▶ **Directions**
Each line from the beginning of the entries below through the line that includes "BT1 pin RXD: A2 -> D5" must be returned exactly as given.

▶ **Task inputs**

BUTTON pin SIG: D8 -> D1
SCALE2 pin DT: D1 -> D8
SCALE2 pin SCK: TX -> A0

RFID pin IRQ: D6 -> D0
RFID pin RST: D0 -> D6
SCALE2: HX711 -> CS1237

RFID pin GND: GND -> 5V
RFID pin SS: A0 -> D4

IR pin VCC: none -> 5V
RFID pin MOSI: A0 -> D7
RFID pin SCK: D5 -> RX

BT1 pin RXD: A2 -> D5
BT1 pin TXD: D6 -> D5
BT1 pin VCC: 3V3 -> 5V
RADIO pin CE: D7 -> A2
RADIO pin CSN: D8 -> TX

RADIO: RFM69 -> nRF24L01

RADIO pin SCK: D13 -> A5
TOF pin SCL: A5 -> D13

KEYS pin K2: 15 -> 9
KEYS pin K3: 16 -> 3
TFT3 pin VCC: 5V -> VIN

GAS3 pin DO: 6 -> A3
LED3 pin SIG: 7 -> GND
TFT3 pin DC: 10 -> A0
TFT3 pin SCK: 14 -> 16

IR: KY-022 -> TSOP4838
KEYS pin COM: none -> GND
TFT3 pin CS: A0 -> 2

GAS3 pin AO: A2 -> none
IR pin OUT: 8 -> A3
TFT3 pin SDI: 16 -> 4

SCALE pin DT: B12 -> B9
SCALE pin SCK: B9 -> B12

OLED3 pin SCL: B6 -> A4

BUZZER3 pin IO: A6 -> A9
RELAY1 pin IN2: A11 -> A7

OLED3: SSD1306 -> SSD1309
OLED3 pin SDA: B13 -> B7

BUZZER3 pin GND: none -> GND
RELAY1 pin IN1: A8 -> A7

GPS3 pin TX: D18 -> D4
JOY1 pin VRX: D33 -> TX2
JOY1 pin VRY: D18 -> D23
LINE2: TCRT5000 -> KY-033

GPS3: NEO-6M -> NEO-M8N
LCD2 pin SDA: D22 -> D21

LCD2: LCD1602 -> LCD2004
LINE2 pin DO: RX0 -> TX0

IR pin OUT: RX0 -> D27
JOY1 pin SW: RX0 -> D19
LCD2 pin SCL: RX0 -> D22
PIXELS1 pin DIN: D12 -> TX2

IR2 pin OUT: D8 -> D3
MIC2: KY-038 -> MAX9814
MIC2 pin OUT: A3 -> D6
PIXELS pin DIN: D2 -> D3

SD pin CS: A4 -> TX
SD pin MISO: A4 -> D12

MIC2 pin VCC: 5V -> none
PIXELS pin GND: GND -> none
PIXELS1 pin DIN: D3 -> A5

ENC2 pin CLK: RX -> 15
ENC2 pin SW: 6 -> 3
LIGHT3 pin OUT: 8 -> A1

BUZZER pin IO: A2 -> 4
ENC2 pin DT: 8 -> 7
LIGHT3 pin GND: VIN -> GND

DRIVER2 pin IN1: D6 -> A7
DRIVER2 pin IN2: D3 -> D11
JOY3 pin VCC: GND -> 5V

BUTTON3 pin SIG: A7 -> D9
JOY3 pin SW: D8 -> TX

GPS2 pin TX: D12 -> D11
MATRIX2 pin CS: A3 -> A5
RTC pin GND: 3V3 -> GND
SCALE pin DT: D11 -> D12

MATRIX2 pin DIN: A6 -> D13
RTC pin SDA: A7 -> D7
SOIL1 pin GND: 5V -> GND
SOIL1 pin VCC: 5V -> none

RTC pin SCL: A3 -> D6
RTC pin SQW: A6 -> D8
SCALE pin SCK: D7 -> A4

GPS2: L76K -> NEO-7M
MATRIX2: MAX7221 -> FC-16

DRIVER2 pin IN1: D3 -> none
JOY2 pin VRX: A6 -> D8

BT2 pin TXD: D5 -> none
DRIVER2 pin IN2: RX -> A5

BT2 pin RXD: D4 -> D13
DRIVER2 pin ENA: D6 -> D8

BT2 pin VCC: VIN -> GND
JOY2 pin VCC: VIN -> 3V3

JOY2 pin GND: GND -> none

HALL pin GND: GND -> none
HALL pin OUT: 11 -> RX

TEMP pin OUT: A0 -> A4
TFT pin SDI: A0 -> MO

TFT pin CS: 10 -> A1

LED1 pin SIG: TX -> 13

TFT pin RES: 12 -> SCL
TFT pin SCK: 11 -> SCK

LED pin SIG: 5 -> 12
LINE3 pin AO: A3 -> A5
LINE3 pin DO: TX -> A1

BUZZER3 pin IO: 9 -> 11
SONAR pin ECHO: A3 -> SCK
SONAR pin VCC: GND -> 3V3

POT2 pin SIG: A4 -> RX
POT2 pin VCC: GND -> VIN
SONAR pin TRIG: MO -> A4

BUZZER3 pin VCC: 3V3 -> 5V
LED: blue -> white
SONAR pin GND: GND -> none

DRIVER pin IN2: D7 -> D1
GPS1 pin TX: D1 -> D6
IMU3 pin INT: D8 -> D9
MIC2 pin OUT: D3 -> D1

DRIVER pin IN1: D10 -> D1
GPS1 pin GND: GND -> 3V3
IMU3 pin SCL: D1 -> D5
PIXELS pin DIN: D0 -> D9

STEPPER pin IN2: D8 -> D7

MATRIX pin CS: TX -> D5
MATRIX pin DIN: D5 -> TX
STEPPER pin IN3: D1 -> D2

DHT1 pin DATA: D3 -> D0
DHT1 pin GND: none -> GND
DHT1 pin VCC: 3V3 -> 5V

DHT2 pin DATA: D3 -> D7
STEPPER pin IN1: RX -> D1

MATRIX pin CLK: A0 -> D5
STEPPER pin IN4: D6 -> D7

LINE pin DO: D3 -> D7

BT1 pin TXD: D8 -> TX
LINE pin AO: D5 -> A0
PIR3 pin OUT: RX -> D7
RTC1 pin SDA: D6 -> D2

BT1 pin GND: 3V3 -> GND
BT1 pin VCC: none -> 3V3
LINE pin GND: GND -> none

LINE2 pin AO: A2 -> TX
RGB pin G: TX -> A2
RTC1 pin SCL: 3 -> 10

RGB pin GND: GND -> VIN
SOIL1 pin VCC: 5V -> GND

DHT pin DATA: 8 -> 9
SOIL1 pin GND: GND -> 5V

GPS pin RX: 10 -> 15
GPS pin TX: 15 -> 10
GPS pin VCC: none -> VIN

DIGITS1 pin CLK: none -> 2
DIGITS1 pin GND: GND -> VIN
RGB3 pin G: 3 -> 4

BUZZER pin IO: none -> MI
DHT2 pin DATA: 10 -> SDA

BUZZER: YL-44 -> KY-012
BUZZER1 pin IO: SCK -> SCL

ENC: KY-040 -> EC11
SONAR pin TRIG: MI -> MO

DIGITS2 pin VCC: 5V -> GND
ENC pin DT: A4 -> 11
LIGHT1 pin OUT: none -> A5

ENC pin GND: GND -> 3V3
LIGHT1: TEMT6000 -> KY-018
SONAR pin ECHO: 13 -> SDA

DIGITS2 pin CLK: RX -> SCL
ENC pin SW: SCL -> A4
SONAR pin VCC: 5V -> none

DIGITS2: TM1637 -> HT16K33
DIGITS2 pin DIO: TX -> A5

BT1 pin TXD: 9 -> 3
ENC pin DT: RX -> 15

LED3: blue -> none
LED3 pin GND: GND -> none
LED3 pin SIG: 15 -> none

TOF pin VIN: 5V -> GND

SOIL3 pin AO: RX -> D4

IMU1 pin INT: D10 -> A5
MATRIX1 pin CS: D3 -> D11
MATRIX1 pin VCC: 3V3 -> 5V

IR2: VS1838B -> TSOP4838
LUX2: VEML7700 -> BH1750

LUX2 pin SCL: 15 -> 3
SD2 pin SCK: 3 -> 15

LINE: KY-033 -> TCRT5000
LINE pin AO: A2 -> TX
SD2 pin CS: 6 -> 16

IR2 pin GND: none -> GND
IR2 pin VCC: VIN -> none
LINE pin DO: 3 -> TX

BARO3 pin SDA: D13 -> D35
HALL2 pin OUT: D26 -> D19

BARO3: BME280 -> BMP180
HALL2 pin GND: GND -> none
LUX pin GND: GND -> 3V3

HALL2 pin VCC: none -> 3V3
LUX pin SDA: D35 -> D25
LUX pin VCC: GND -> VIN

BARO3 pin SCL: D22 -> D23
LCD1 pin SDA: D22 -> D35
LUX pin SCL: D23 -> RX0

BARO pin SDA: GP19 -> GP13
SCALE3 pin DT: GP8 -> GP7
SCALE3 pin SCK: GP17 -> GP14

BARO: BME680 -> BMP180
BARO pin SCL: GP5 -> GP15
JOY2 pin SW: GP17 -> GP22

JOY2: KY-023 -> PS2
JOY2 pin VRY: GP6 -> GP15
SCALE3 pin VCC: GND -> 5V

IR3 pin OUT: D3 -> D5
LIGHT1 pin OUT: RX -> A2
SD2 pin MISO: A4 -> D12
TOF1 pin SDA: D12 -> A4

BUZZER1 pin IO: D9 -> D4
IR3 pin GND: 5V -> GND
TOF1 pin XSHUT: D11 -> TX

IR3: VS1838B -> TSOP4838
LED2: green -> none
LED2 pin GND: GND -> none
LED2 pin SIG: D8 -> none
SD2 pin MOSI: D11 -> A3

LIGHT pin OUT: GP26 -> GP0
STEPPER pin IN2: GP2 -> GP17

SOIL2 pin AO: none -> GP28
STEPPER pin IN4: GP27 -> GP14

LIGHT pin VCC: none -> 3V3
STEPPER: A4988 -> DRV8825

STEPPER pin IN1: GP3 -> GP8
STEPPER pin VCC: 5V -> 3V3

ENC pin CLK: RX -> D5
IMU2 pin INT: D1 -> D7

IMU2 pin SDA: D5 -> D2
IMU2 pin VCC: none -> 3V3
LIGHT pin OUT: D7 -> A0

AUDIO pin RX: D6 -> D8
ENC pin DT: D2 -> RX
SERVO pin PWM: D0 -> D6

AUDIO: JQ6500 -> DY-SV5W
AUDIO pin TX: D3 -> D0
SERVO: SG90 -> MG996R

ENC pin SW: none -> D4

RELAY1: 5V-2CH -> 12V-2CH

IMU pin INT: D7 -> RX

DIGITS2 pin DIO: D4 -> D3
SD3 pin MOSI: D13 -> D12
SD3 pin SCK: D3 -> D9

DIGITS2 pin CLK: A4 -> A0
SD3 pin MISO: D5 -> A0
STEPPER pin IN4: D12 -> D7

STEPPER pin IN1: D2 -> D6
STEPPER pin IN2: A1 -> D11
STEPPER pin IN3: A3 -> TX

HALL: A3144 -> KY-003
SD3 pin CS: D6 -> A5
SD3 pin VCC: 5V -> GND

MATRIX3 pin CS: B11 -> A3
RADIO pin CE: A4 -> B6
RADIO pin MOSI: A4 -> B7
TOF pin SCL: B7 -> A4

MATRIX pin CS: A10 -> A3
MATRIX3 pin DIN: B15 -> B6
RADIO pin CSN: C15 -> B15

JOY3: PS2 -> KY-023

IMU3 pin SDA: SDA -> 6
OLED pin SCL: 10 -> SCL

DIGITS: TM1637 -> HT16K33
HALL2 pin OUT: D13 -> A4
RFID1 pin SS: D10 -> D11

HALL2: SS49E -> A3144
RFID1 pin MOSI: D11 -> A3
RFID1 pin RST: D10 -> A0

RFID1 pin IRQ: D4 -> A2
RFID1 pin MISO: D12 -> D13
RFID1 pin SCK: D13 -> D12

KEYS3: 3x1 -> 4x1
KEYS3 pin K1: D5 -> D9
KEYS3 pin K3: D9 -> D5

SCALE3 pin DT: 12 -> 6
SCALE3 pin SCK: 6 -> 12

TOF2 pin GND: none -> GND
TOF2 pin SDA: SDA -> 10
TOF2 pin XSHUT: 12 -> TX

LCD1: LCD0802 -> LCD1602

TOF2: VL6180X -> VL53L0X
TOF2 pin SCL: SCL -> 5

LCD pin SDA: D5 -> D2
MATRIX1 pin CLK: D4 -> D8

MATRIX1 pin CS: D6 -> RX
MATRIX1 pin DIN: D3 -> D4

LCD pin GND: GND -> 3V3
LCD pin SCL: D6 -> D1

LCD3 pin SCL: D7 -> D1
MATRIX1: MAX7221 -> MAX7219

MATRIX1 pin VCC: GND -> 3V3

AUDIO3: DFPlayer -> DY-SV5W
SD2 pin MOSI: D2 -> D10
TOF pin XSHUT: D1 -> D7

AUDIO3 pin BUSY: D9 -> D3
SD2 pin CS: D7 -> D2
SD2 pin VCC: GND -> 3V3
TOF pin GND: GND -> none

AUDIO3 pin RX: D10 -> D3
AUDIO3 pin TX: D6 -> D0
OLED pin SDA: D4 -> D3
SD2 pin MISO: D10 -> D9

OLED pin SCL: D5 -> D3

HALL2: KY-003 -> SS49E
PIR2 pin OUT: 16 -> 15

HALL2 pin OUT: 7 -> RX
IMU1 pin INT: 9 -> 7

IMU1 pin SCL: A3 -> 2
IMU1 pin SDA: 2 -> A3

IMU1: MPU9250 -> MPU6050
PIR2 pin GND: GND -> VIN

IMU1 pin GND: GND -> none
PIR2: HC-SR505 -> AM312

▶ **Solution below**
BUTTON pin SIG: D8 -> D1
SCALE2 pin DT: D1 -> D8
SCALE2 pin SCK: TX -> A0

RFID pin IRQ: D6 -> D0
RFID pin RST: D0 -> D6
SCALE2: HX711 -> CS1237

RFID pin GND: GND -> 5V
RFID pin SS: A0 -> D4

IR pin VCC: none -> 5V
RFID pin MOSI: A0 -> D7
RFID pin SCK: D5 -> RX

BT1 pin RXD: A2 -> D5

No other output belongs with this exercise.